◆ **What you will do**:
All lines in the material below that contain "turned" should be located and copied.

+ + + +

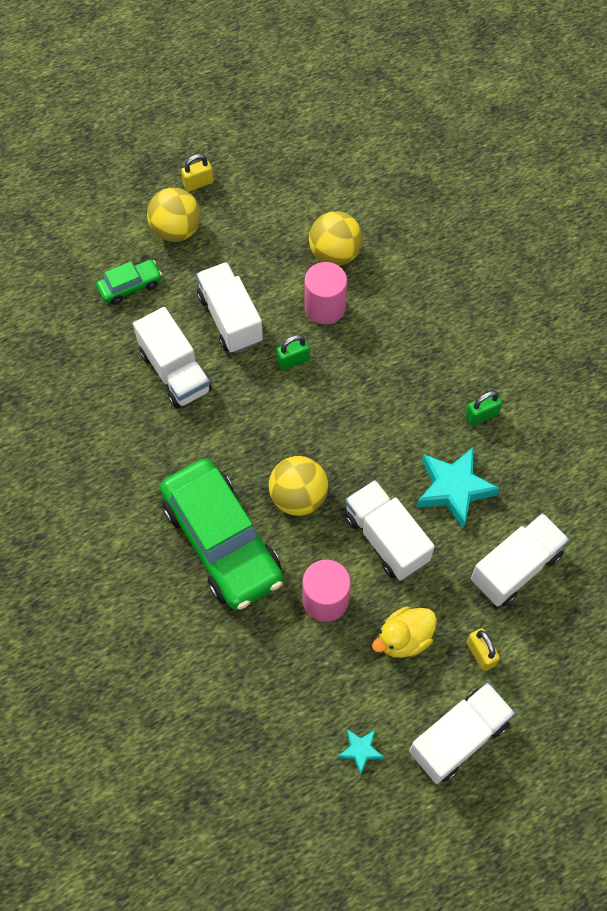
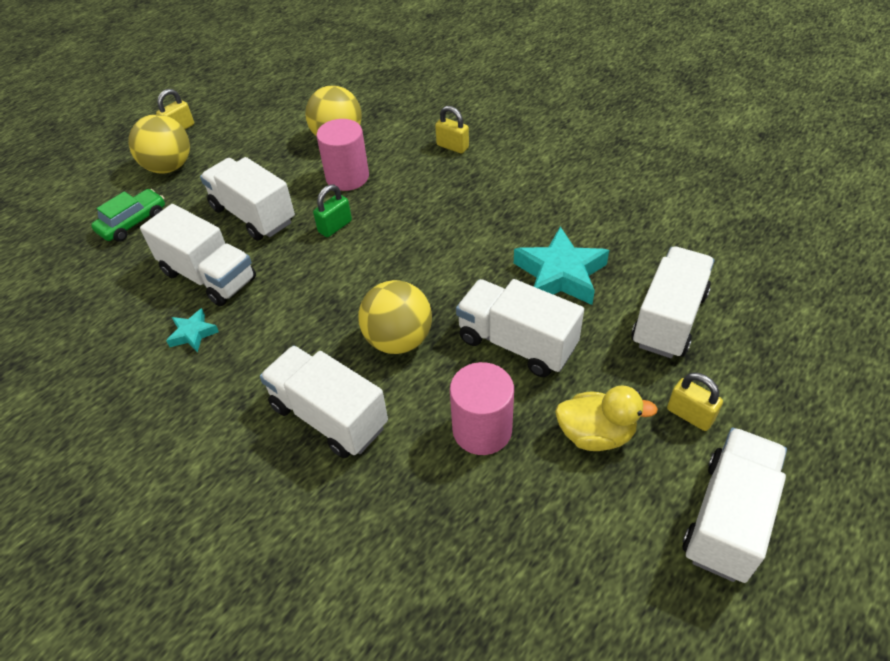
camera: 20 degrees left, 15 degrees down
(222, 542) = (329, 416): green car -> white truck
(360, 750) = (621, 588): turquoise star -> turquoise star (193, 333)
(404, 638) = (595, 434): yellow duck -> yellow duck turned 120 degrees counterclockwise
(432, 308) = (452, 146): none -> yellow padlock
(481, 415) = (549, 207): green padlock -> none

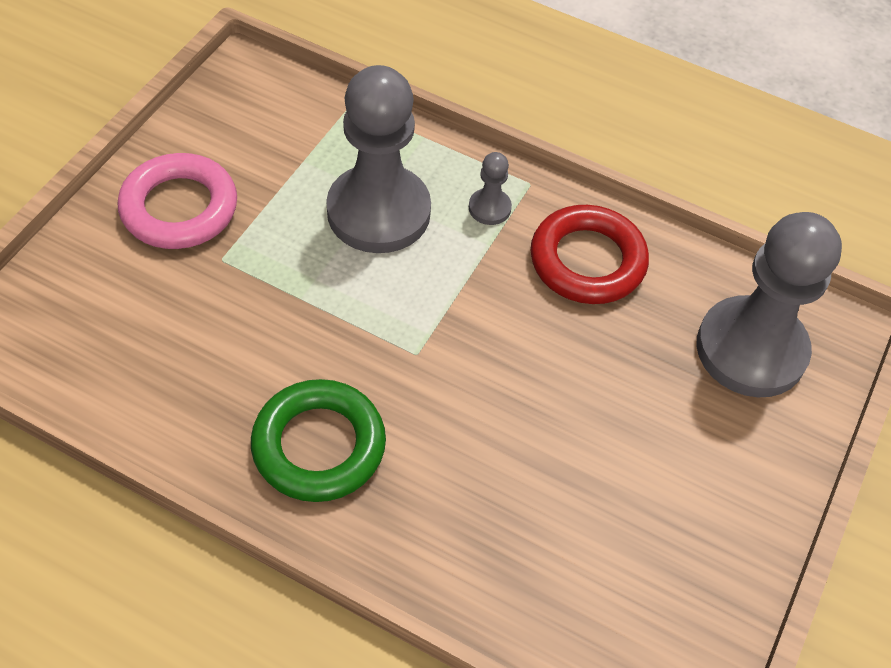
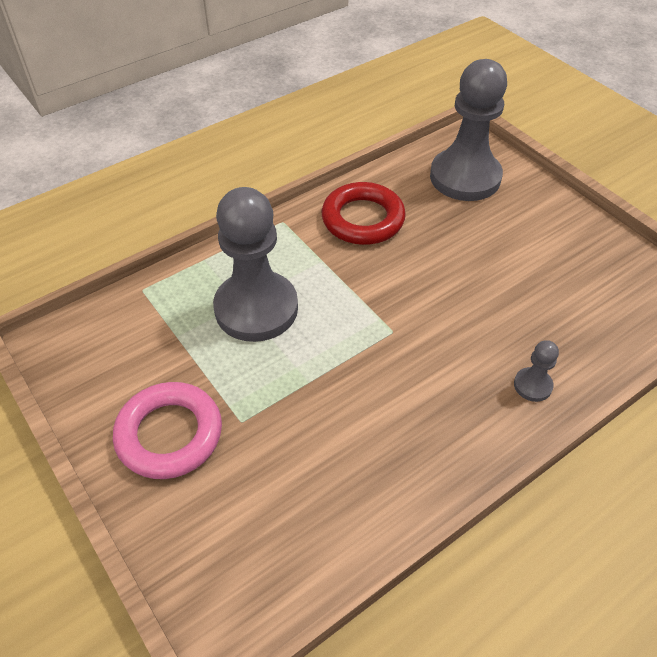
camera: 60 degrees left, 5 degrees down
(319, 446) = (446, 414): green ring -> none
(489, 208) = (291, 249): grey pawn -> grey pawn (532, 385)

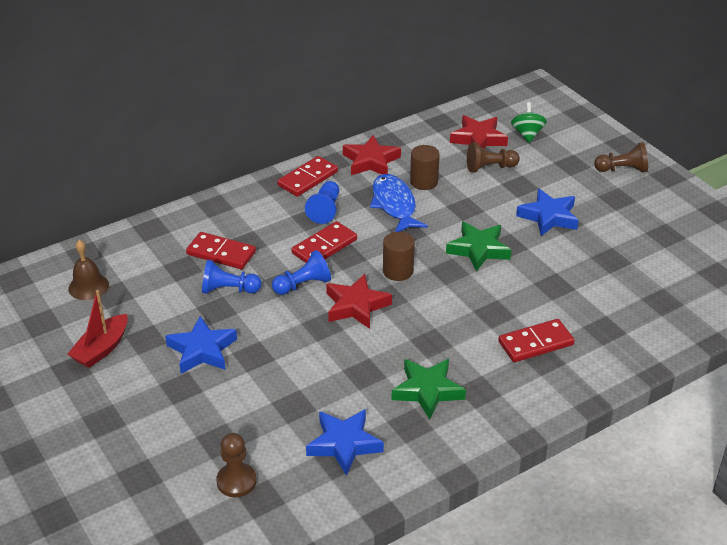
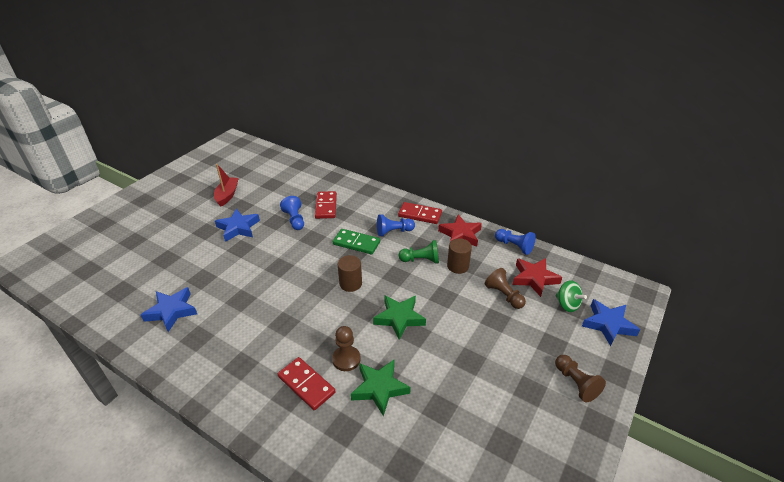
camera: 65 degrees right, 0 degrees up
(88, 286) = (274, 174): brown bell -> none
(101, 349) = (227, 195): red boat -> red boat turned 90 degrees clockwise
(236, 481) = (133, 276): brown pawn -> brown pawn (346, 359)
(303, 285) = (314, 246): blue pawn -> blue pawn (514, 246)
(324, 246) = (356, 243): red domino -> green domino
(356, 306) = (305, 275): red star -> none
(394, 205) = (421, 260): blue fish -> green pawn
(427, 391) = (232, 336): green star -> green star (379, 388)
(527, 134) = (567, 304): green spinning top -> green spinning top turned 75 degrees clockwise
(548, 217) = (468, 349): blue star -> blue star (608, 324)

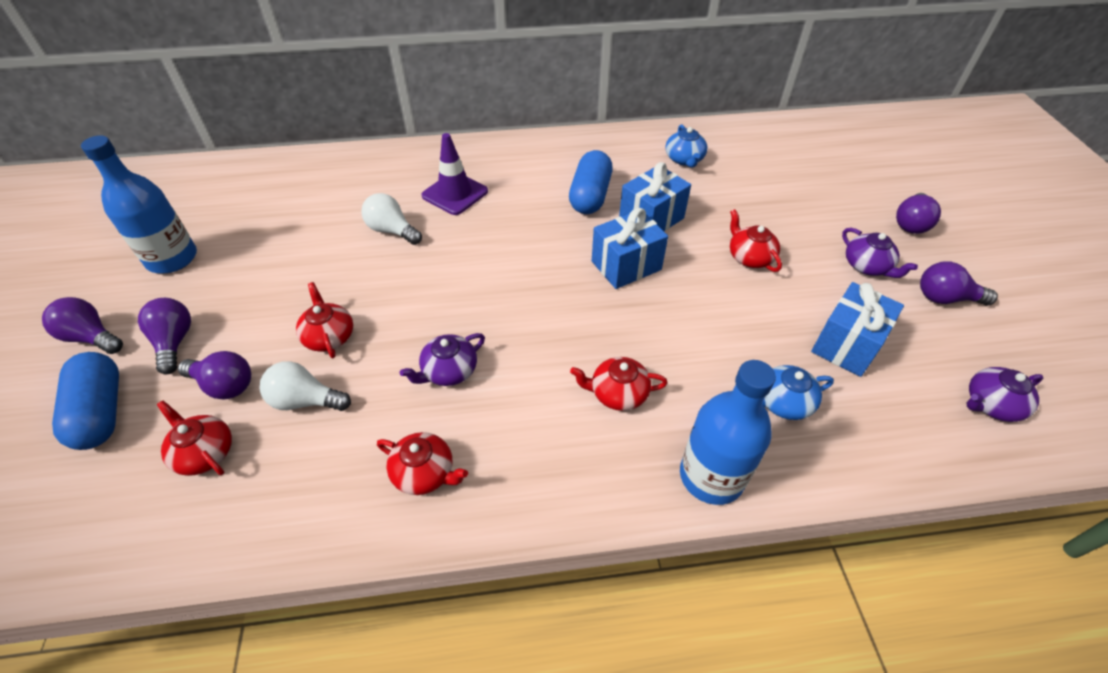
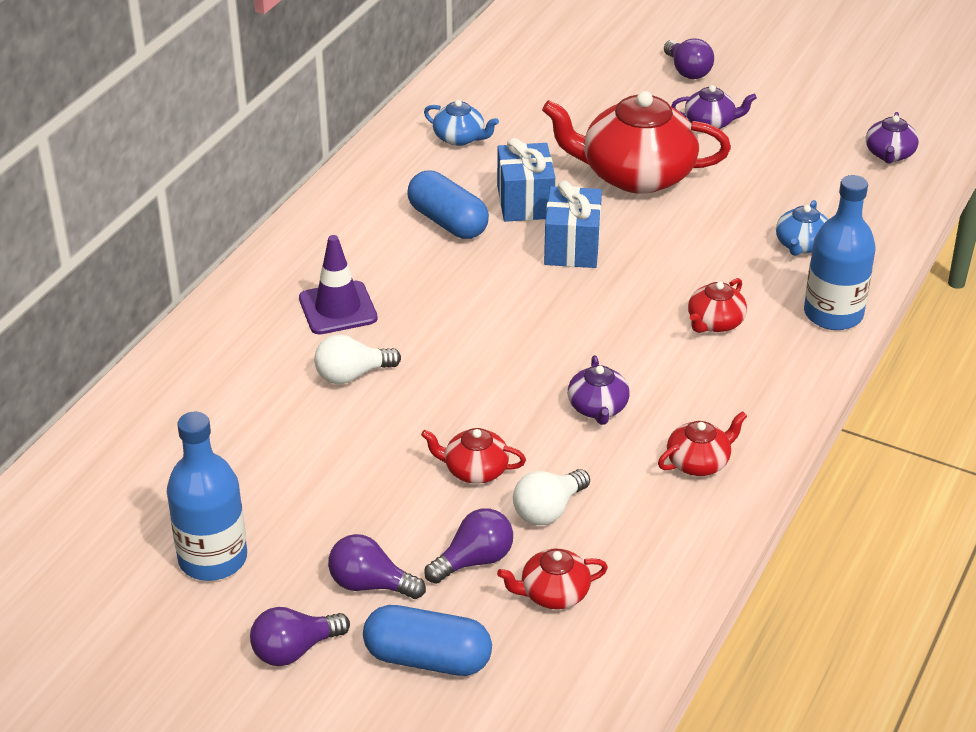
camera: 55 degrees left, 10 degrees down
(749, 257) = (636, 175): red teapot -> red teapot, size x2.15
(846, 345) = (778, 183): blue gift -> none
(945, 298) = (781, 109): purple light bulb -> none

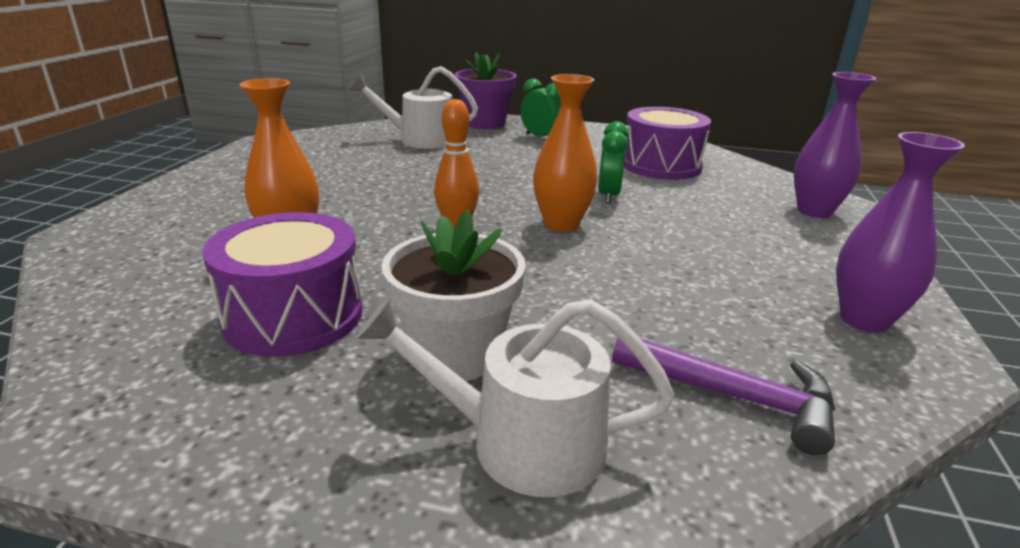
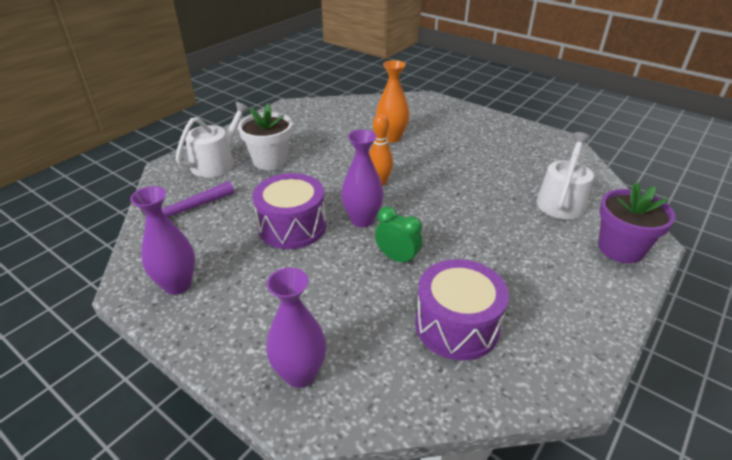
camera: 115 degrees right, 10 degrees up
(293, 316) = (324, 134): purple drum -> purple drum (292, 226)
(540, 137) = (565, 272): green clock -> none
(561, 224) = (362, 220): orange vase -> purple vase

+ + + +

◆ **Solution to this problem**:
(404, 638) = (595, 434): yellow duck -> yellow duck turned 120 degrees counterclockwise
(101, 349) = (227, 195): red boat -> red boat turned 90 degrees clockwise
(527, 134) = (567, 304): green spinning top -> green spinning top turned 75 degrees clockwise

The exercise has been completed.